### Provided records
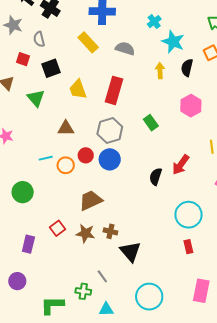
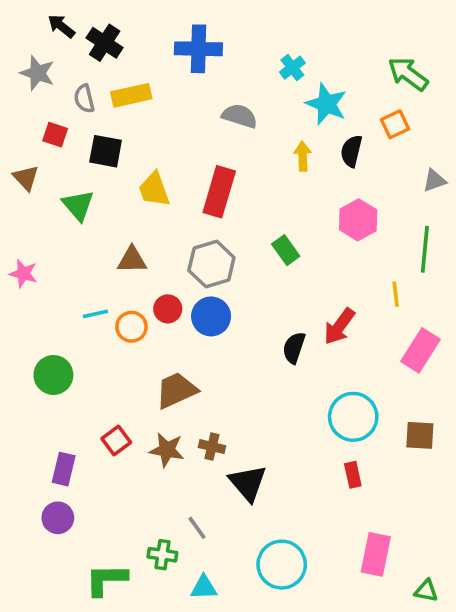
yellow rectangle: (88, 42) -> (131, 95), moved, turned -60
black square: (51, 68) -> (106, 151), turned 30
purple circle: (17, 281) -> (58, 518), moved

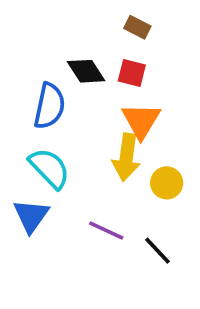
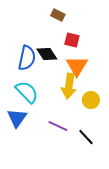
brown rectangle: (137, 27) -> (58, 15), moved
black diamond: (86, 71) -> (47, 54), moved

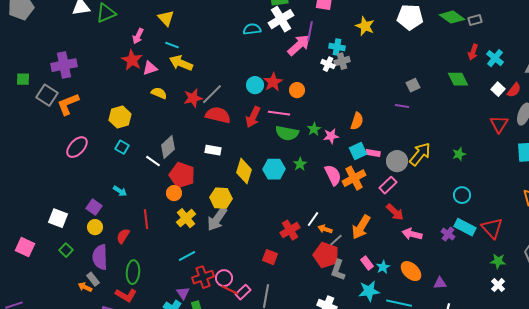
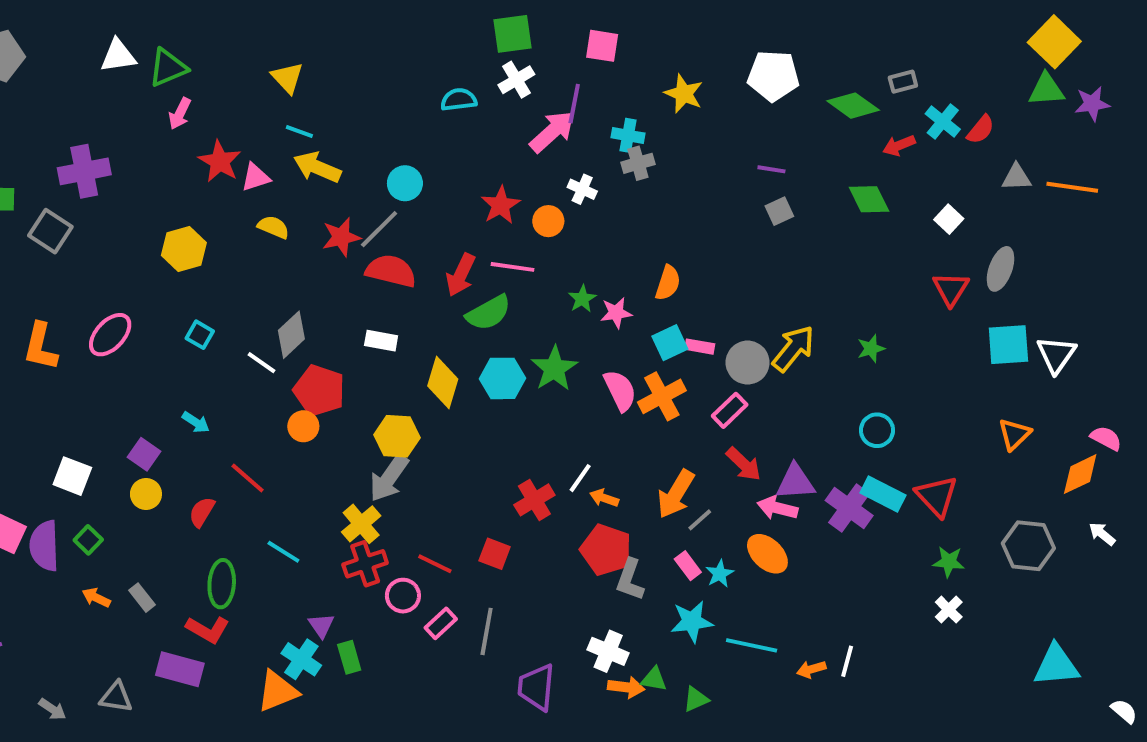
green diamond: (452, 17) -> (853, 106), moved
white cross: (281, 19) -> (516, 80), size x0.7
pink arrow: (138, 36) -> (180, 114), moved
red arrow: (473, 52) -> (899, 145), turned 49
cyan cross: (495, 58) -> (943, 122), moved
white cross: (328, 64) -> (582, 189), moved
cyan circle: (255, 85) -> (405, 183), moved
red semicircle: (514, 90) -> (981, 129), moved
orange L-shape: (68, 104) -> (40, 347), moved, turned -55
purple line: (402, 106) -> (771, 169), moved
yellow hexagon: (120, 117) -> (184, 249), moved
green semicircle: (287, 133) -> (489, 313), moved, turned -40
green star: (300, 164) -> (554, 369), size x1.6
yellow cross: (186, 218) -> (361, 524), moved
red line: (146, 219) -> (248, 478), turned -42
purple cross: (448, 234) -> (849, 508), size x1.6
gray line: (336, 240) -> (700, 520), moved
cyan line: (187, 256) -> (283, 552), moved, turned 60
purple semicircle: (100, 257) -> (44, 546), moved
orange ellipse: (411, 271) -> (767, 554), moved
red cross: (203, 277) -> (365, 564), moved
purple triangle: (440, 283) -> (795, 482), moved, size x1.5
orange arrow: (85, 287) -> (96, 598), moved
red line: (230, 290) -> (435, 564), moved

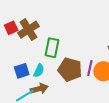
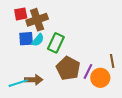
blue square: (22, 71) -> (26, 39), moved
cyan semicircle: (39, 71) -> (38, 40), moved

### Requirement
What is needed is a verbatim copy of the material, minus its pictures.

### Answer space
yellow rectangle: (88, 42) -> (131, 95), moved, turned -60
black square: (51, 68) -> (106, 151), turned 30
purple circle: (17, 281) -> (58, 518), moved

brown rectangle: (137, 27) -> (58, 15), moved
black diamond: (86, 71) -> (47, 54), moved

green diamond: (452, 17) -> (853, 106), moved
white cross: (281, 19) -> (516, 80), size x0.7
pink arrow: (138, 36) -> (180, 114), moved
red arrow: (473, 52) -> (899, 145), turned 49
cyan cross: (495, 58) -> (943, 122), moved
white cross: (328, 64) -> (582, 189), moved
cyan circle: (255, 85) -> (405, 183), moved
red semicircle: (514, 90) -> (981, 129), moved
orange L-shape: (68, 104) -> (40, 347), moved, turned -55
purple line: (402, 106) -> (771, 169), moved
yellow hexagon: (120, 117) -> (184, 249), moved
green semicircle: (287, 133) -> (489, 313), moved, turned -40
green star: (300, 164) -> (554, 369), size x1.6
yellow cross: (186, 218) -> (361, 524), moved
red line: (146, 219) -> (248, 478), turned -42
purple cross: (448, 234) -> (849, 508), size x1.6
gray line: (336, 240) -> (700, 520), moved
cyan line: (187, 256) -> (283, 552), moved, turned 60
purple semicircle: (100, 257) -> (44, 546), moved
orange ellipse: (411, 271) -> (767, 554), moved
red cross: (203, 277) -> (365, 564), moved
purple triangle: (440, 283) -> (795, 482), moved, size x1.5
orange arrow: (85, 287) -> (96, 598), moved
red line: (230, 290) -> (435, 564), moved

blue square: (22, 71) -> (26, 39), moved
cyan semicircle: (39, 71) -> (38, 40), moved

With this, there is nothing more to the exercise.